**ASSIGNED TASK**
Beneath this line is the data. Output exactly the lines from the line with "shifted | leaf-green" to the line with "repainted | snow-white", both ends included, and nothing more.

**PROVIDED MATERIAL**

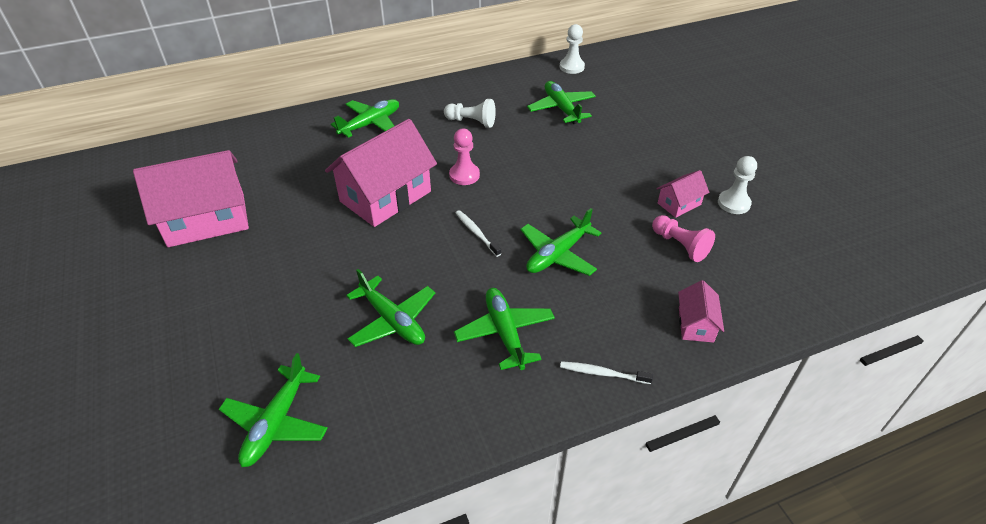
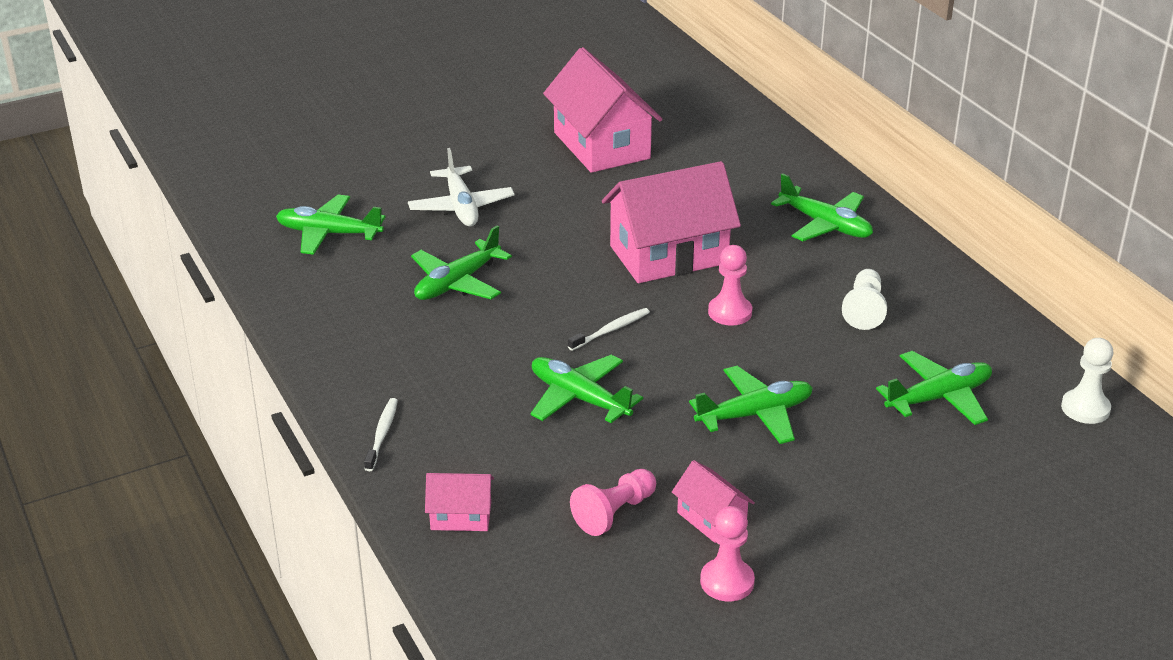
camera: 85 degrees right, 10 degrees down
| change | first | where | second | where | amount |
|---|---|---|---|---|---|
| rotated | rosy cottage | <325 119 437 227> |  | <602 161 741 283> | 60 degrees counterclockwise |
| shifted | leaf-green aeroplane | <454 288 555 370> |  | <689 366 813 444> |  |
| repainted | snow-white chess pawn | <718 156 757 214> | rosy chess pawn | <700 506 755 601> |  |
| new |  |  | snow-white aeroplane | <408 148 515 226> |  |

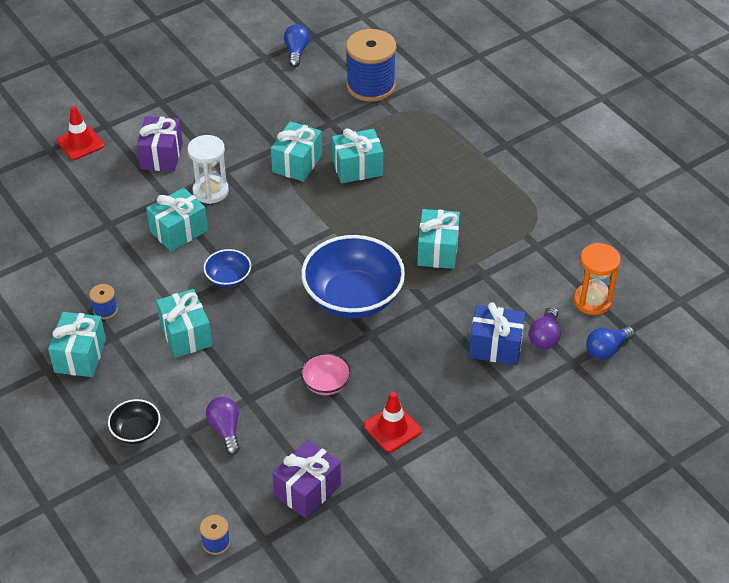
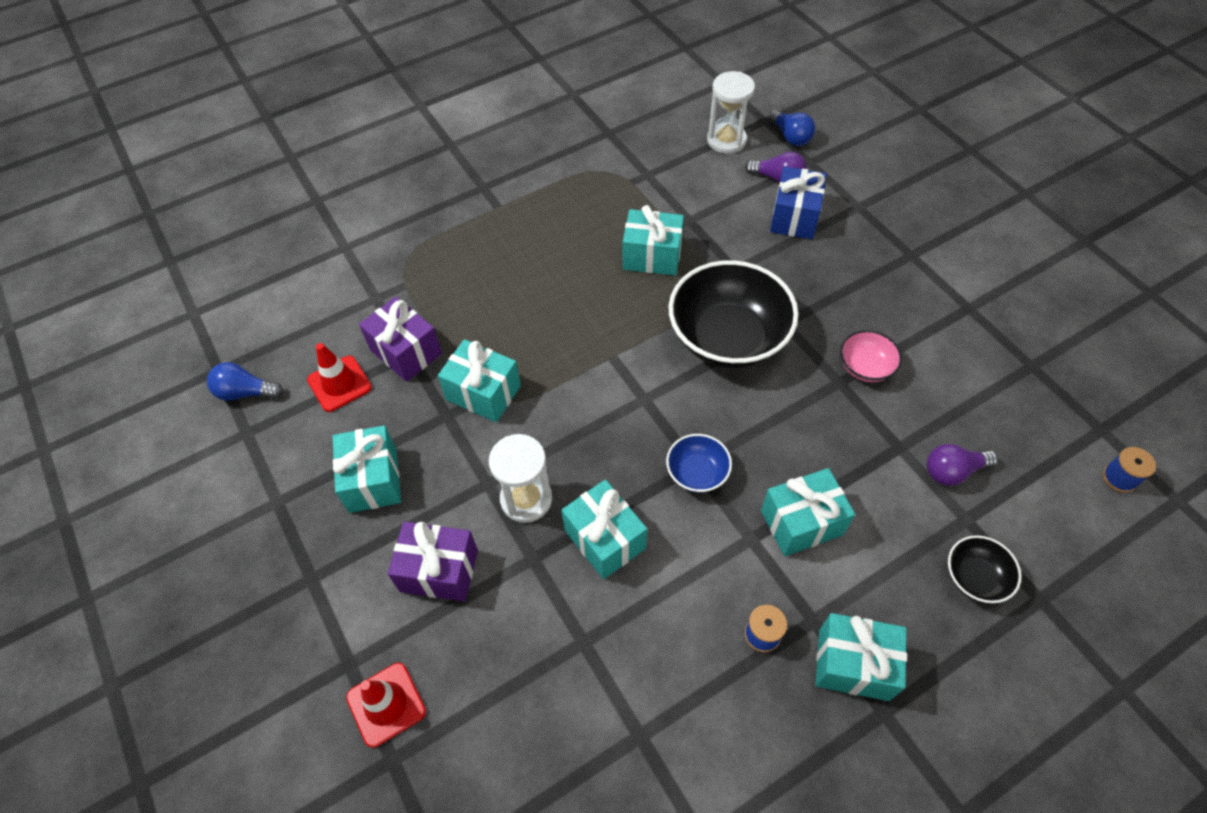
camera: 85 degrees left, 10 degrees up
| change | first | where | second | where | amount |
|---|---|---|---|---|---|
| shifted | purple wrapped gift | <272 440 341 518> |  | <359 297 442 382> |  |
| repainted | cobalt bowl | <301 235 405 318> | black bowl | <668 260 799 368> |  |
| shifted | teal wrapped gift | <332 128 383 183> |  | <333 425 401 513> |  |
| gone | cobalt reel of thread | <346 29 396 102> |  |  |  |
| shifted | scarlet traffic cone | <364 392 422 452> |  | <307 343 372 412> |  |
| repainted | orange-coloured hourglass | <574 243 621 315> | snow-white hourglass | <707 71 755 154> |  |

--

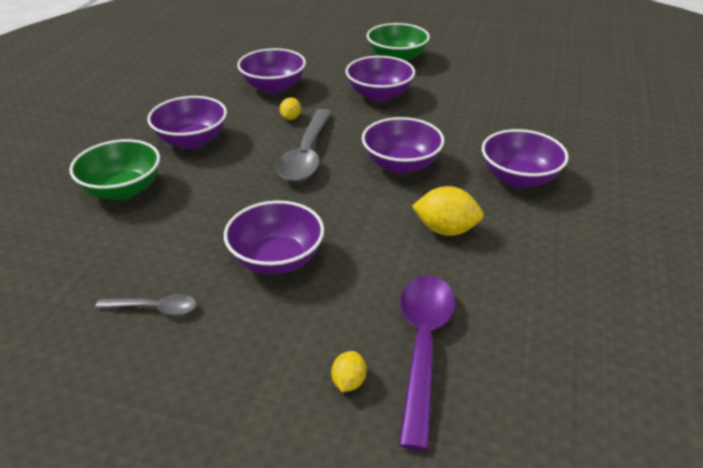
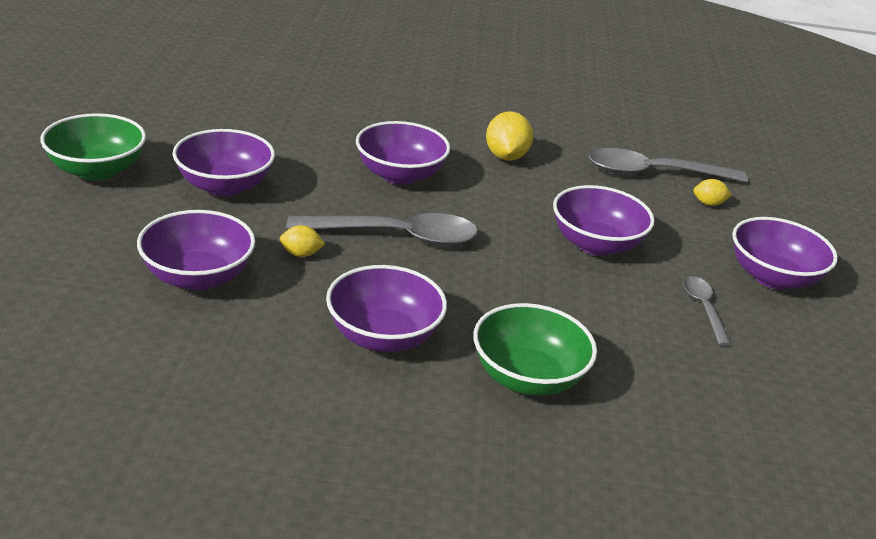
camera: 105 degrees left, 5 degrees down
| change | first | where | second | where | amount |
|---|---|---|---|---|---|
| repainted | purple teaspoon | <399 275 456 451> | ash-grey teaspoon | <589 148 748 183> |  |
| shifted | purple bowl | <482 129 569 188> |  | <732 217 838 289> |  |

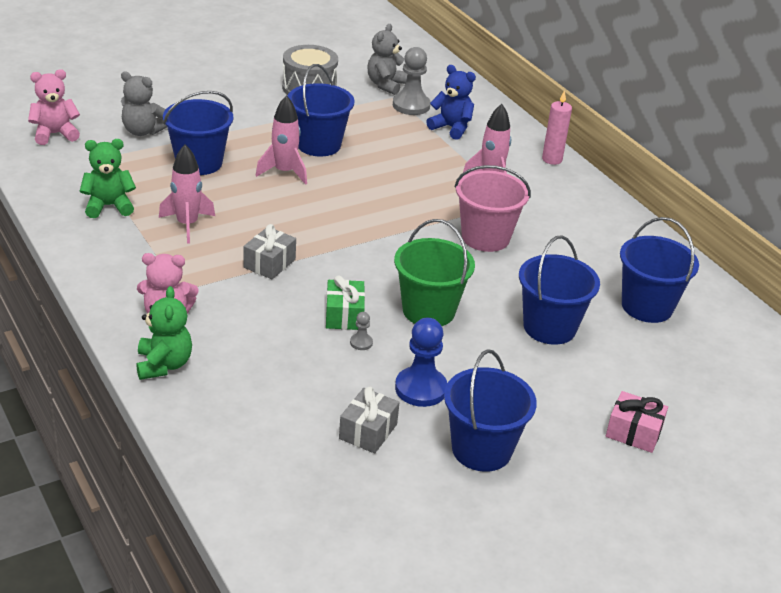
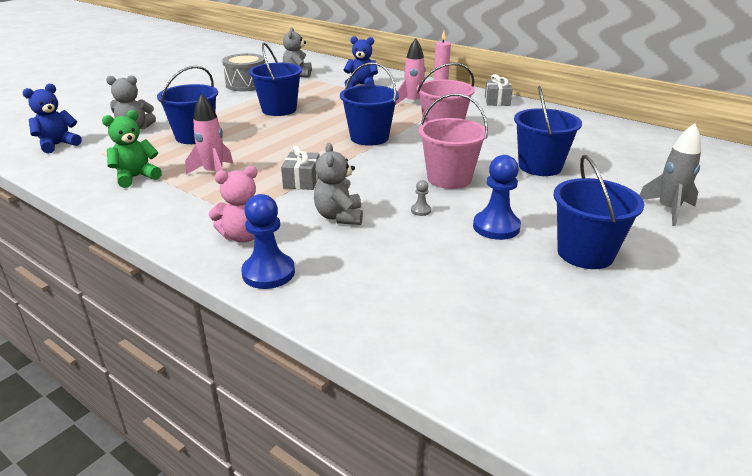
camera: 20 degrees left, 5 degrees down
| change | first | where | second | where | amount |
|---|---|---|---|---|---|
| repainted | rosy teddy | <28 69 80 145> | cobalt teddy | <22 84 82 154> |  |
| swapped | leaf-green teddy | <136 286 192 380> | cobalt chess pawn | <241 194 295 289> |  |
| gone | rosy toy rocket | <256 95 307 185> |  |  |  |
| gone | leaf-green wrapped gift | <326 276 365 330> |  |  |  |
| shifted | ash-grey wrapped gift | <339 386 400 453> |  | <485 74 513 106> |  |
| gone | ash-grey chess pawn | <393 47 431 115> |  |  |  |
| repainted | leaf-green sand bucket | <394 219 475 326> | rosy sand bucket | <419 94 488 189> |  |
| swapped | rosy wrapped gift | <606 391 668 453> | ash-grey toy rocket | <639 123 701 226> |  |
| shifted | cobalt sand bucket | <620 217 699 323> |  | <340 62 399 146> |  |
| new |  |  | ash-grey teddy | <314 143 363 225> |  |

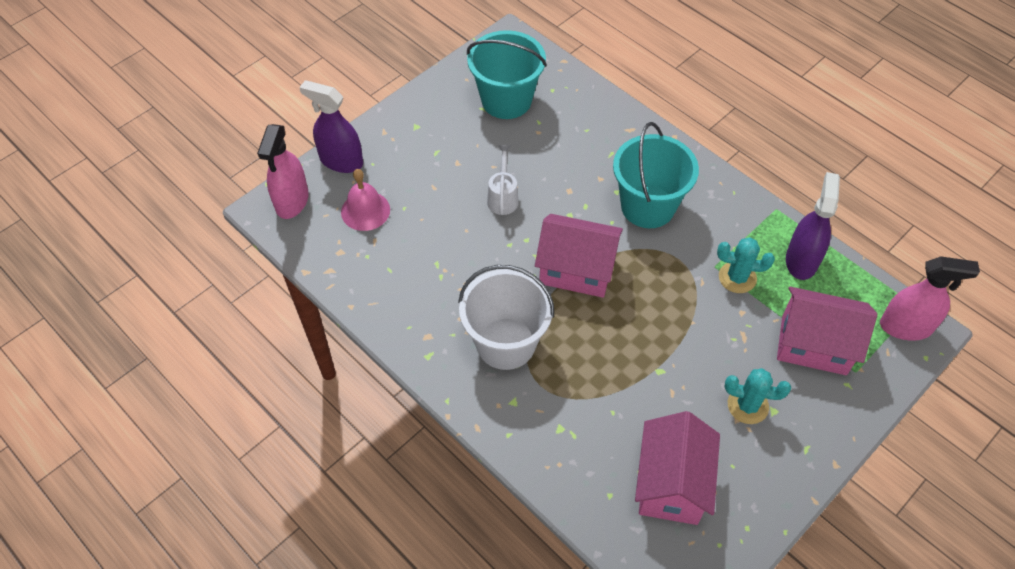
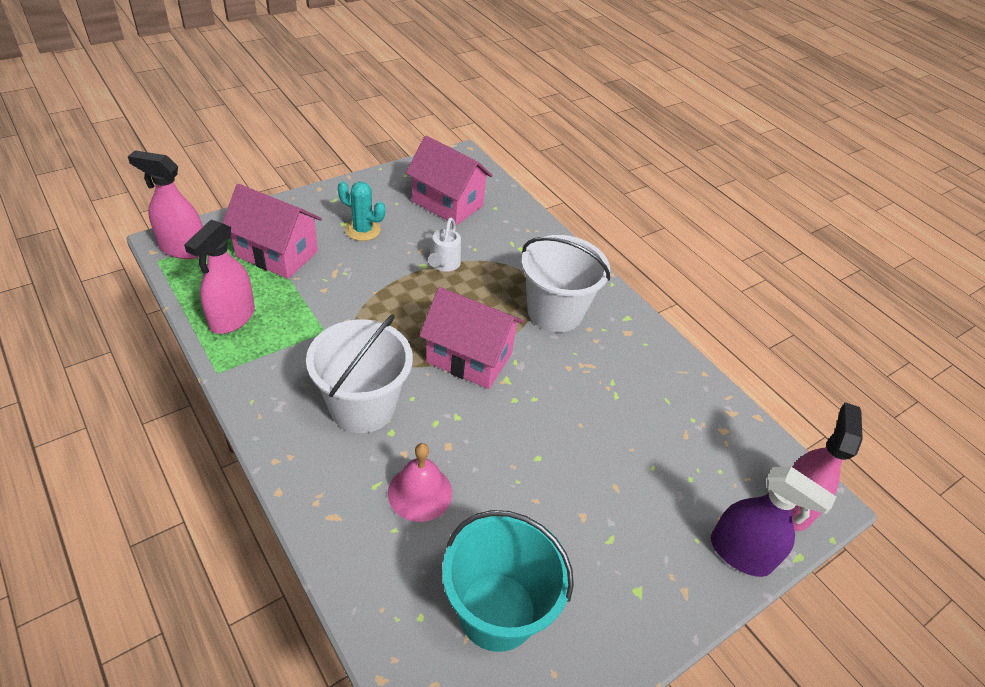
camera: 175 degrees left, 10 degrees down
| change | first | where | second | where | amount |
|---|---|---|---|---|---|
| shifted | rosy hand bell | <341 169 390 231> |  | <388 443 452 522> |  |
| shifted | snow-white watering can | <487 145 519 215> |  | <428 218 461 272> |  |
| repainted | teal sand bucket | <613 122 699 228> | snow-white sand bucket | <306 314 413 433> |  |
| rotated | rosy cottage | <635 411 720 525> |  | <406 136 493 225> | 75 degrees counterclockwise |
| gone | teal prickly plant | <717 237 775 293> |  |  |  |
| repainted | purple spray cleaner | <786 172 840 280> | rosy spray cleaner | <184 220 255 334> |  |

**EXPECTED ANSWER**
| shifted | leaf-green aeroplane | <454 288 555 370> |  | <689 366 813 444> |  |
| repainted | snow-white chess pawn | <718 156 757 214> | rosy chess pawn | <700 506 755 601> |  |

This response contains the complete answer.